ENTRIES SUPPLIED>
- - - - - - -
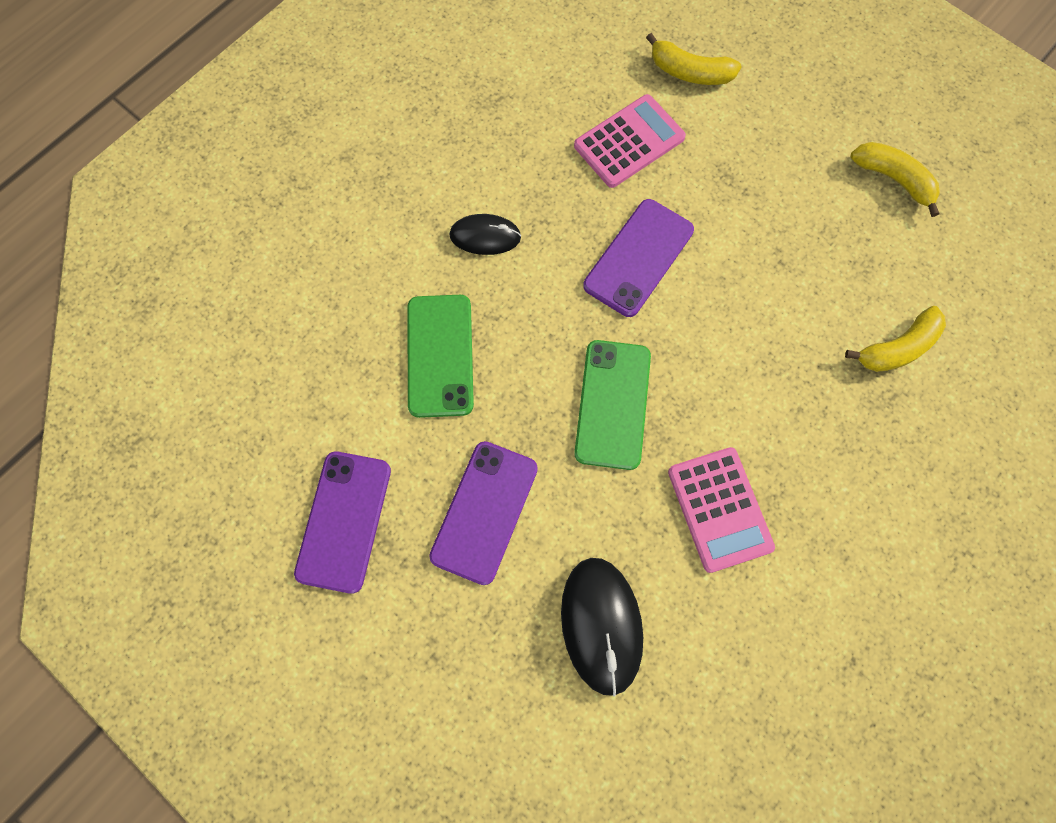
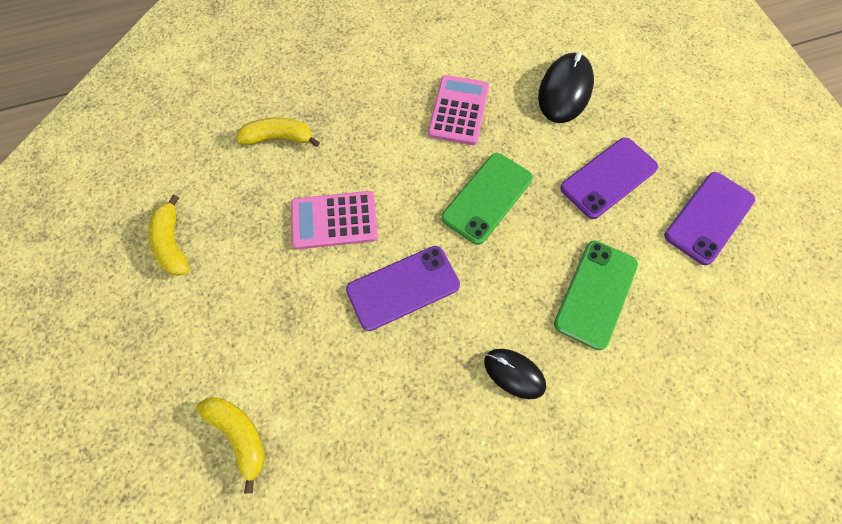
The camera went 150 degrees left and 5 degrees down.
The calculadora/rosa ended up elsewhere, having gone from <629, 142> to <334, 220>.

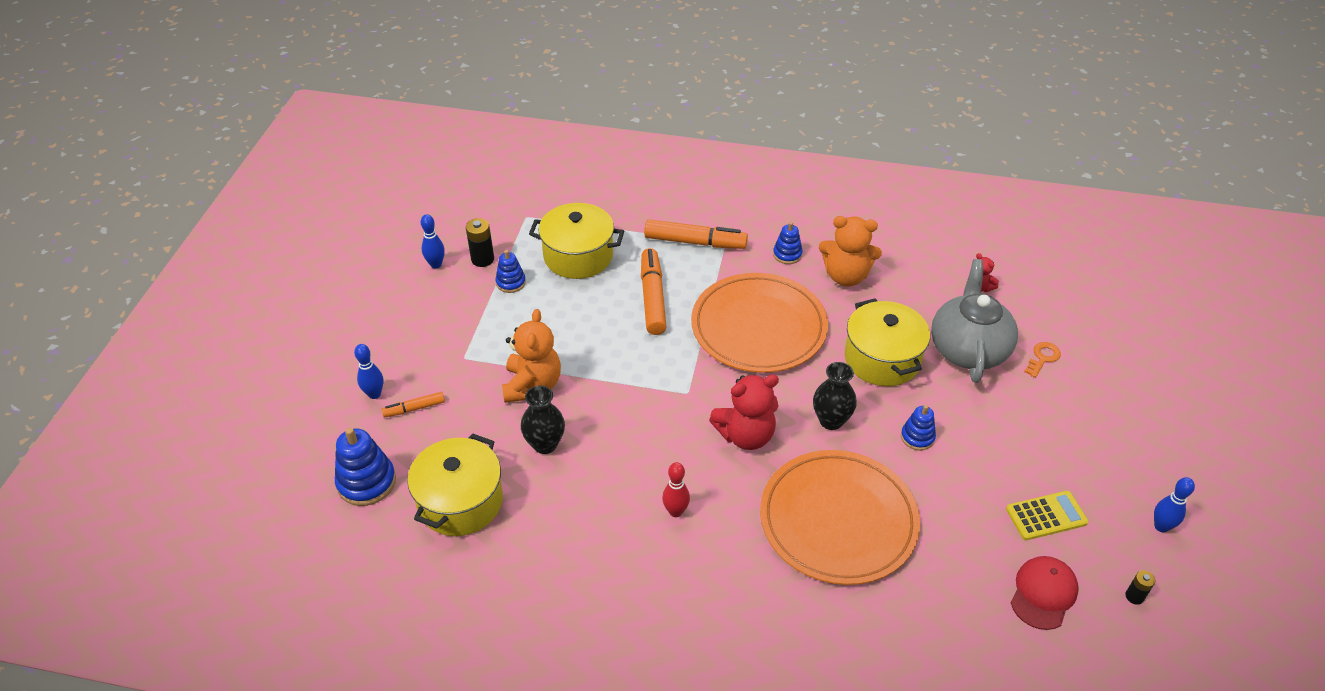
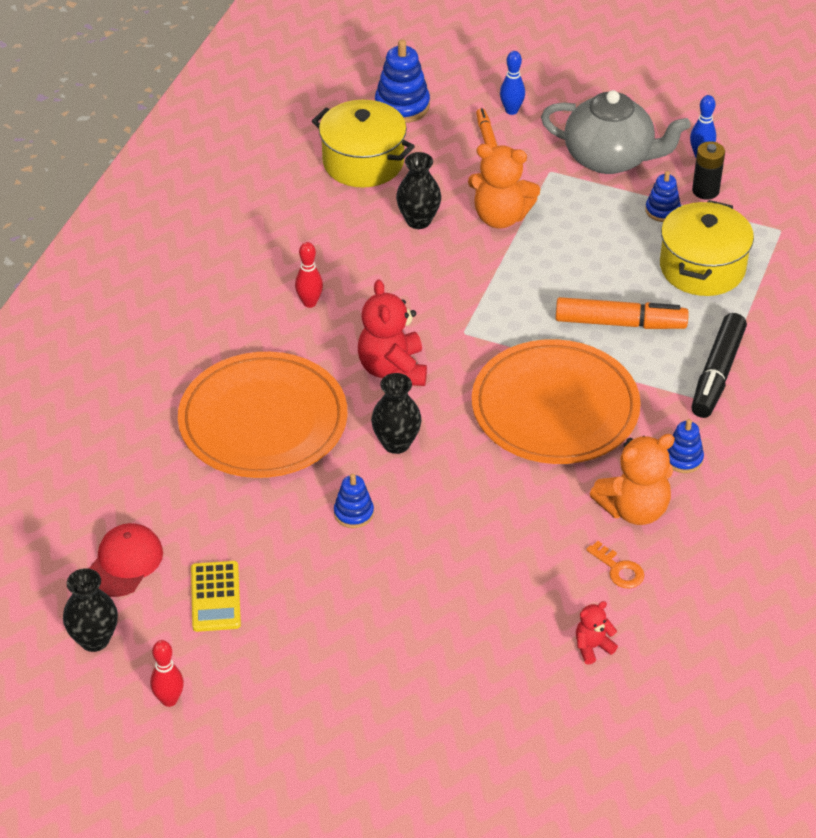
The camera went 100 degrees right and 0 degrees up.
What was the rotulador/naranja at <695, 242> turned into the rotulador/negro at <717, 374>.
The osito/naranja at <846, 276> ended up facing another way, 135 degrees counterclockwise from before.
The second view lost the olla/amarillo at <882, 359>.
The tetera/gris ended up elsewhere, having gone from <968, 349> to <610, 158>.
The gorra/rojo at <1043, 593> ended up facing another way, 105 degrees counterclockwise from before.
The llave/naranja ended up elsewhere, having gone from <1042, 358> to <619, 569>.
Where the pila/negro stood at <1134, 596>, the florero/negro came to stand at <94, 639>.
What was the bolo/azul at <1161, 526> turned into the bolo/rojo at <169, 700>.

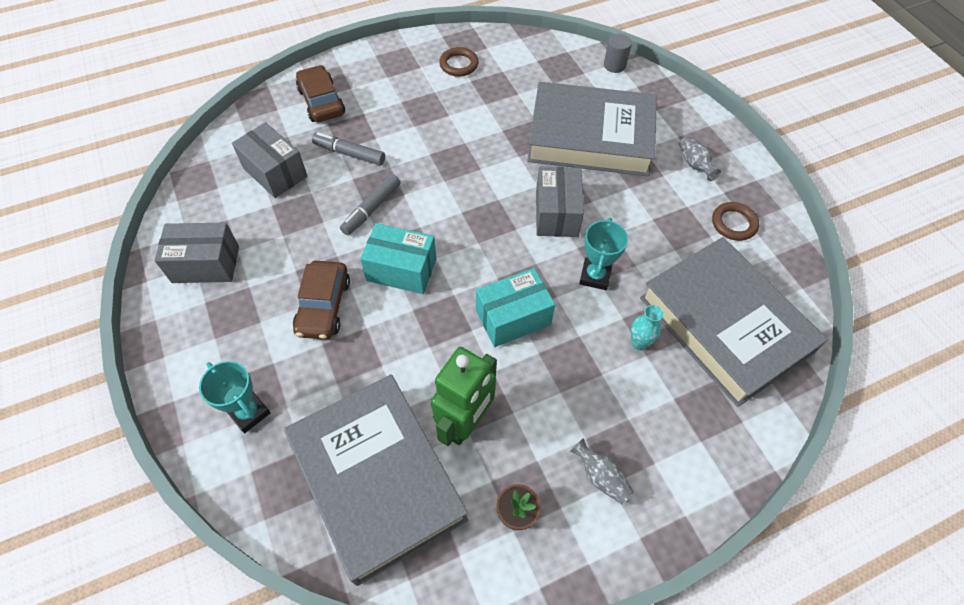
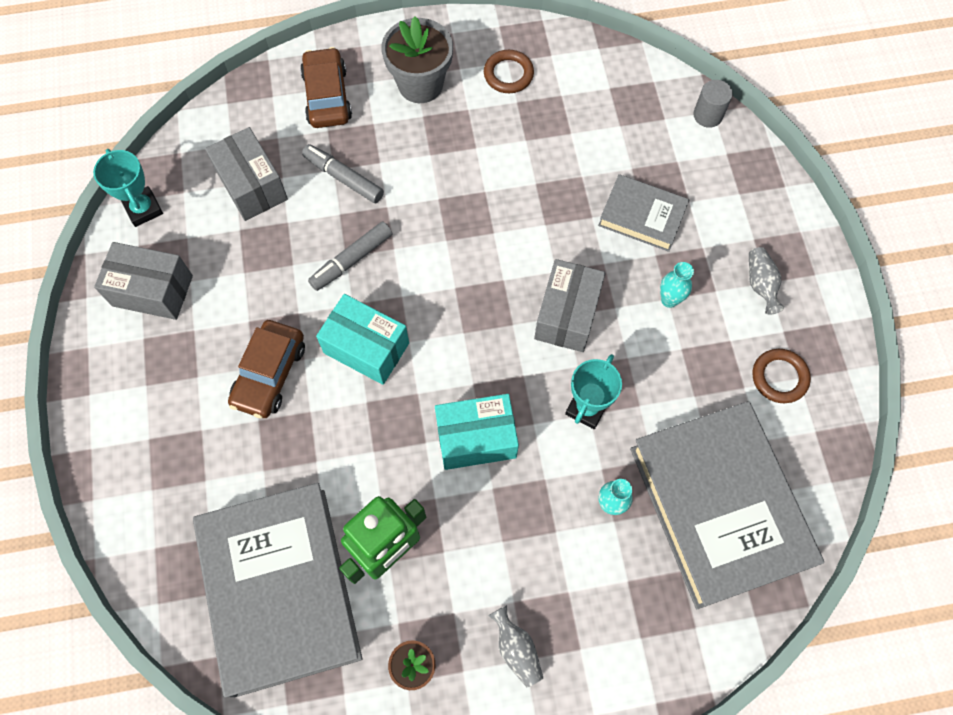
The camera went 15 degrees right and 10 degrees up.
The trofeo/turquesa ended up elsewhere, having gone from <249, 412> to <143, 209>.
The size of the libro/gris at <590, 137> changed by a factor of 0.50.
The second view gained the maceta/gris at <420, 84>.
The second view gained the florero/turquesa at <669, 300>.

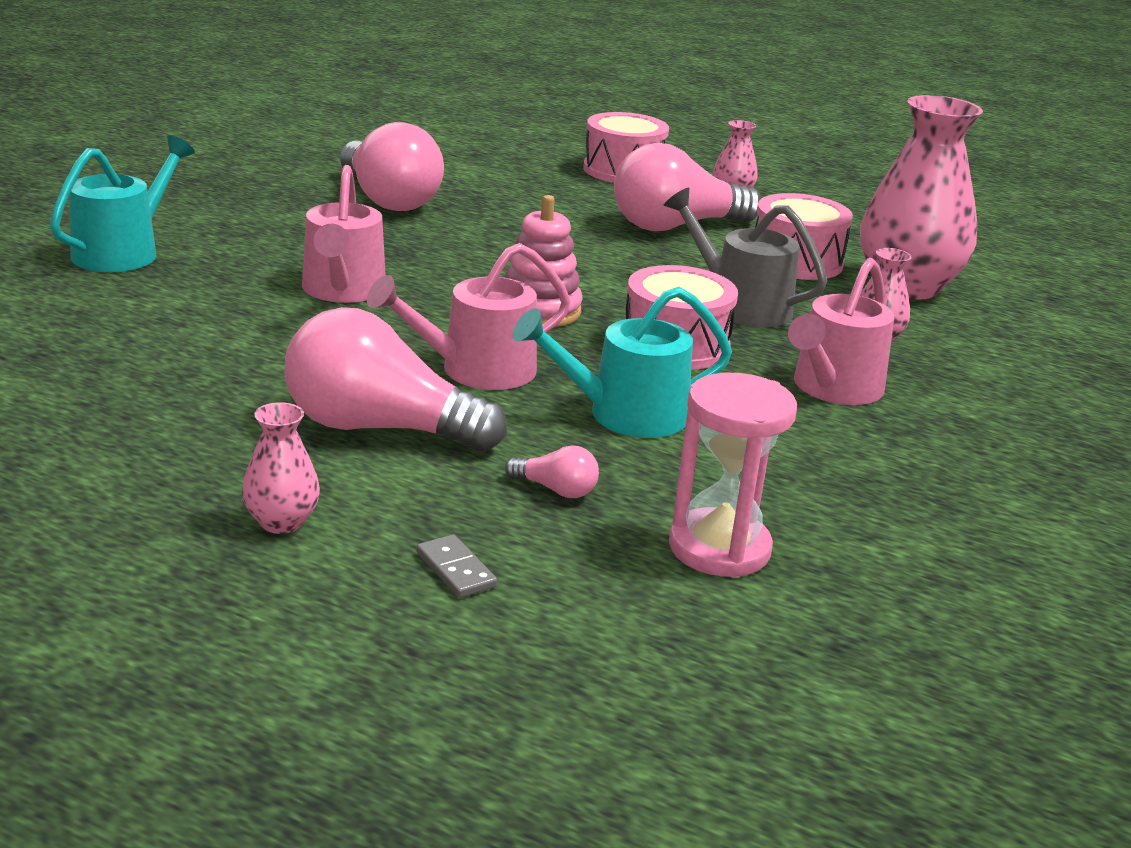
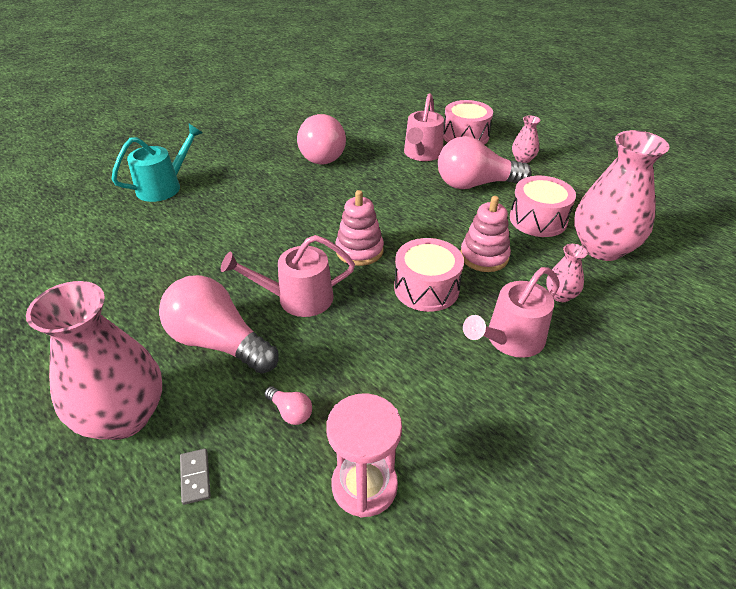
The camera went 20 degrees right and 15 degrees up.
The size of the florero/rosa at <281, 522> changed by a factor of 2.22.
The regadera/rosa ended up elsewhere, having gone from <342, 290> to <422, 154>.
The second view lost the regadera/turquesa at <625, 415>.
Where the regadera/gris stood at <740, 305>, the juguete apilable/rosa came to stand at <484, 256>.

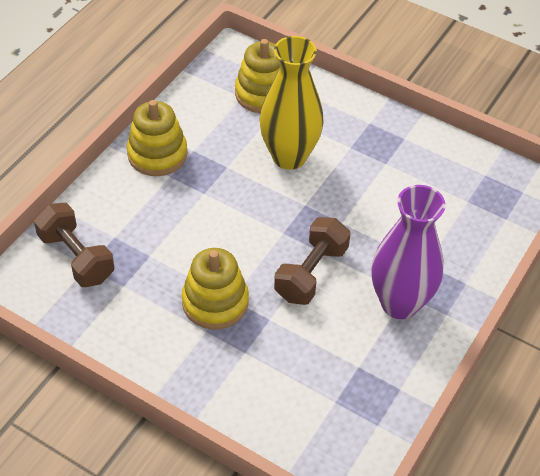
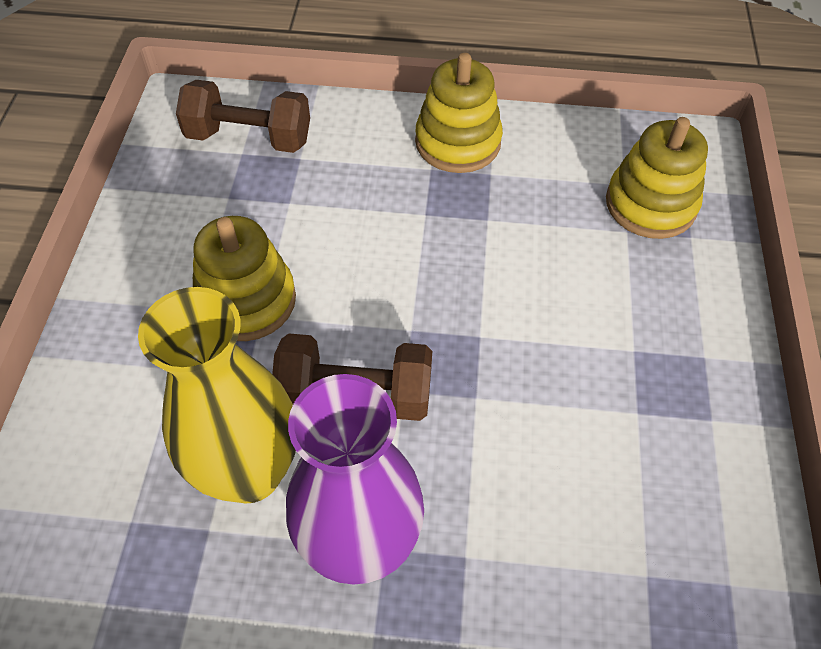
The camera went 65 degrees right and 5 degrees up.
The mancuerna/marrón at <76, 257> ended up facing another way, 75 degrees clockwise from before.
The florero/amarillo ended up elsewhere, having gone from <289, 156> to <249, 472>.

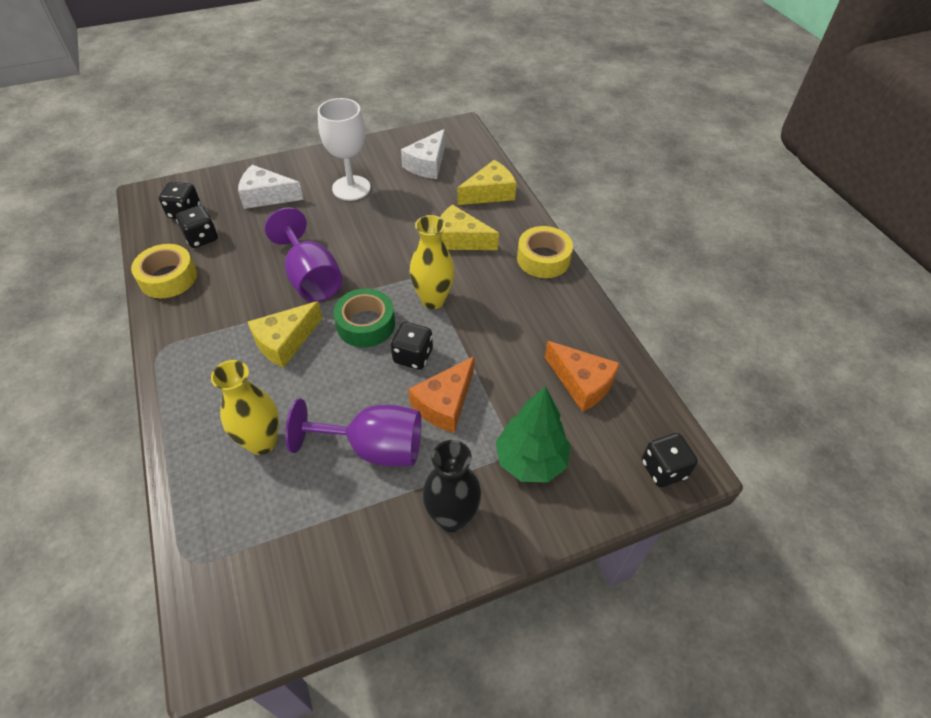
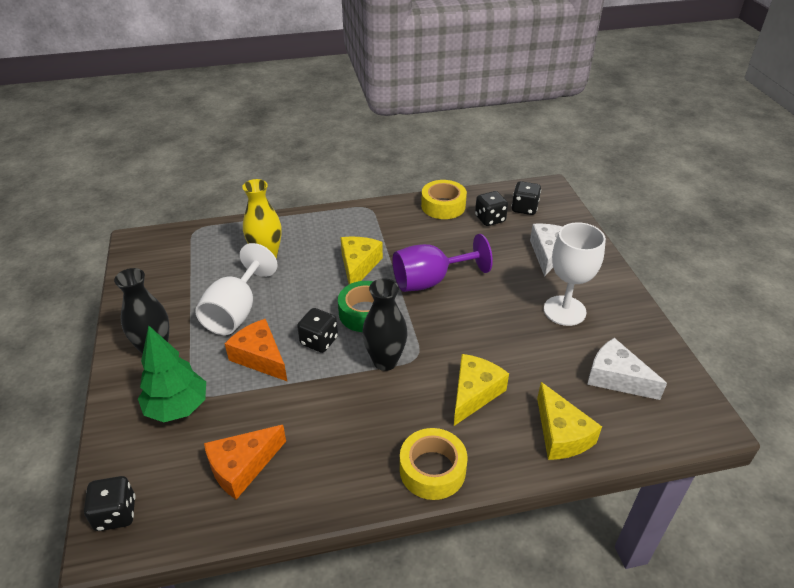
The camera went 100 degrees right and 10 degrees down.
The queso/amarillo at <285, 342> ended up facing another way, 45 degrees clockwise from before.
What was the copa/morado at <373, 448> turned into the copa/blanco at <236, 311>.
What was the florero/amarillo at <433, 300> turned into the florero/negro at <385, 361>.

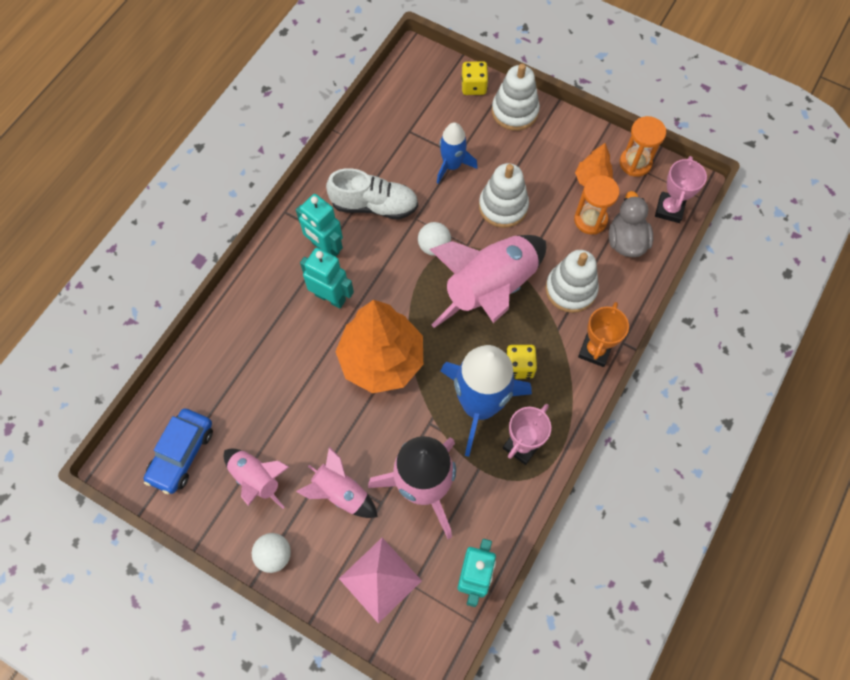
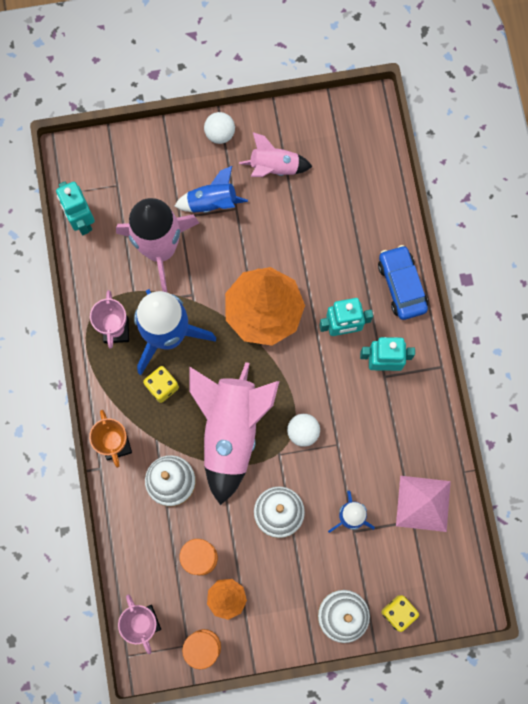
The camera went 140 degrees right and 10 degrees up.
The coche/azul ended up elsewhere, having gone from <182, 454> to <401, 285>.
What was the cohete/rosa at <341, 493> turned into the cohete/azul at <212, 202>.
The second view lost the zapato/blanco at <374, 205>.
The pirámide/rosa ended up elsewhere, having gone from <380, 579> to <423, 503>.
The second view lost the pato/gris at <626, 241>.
- - - - - - -
WHAT YOU ARE ASKED TO DO>
Leave out any pictures and return exactly the lines from the beginning of the data through the line with "The size of the libro/gris", inclusive.

SOLUTION FOR THIS EXERCISE>
The camera went 150 degrees left and 5 degrees down.
The calculadora/rosa ended up elsewhere, having gone from <629, 142> to <334, 220>.

The camera went 100 degrees right and 0 degrees up.
What was the rotulador/naranja at <695, 242> turned into the rotulador/negro at <717, 374>.
The osito/naranja at <846, 276> ended up facing another way, 135 degrees counterclockwise from before.
The second view lost the olla/amarillo at <882, 359>.
The tetera/gris ended up elsewhere, having gone from <968, 349> to <610, 158>.
The gorra/rojo at <1043, 593> ended up facing another way, 105 degrees counterclockwise from before.
The llave/naranja ended up elsewhere, having gone from <1042, 358> to <619, 569>.
Where the pila/negro stood at <1134, 596>, the florero/negro came to stand at <94, 639>.
What was the bolo/azul at <1161, 526> turned into the bolo/rojo at <169, 700>.

The camera went 15 degrees right and 10 degrees up.
The trofeo/turquesa ended up elsewhere, having gone from <249, 412> to <143, 209>.
The size of the libro/gris at <590, 137> changed by a factor of 0.50.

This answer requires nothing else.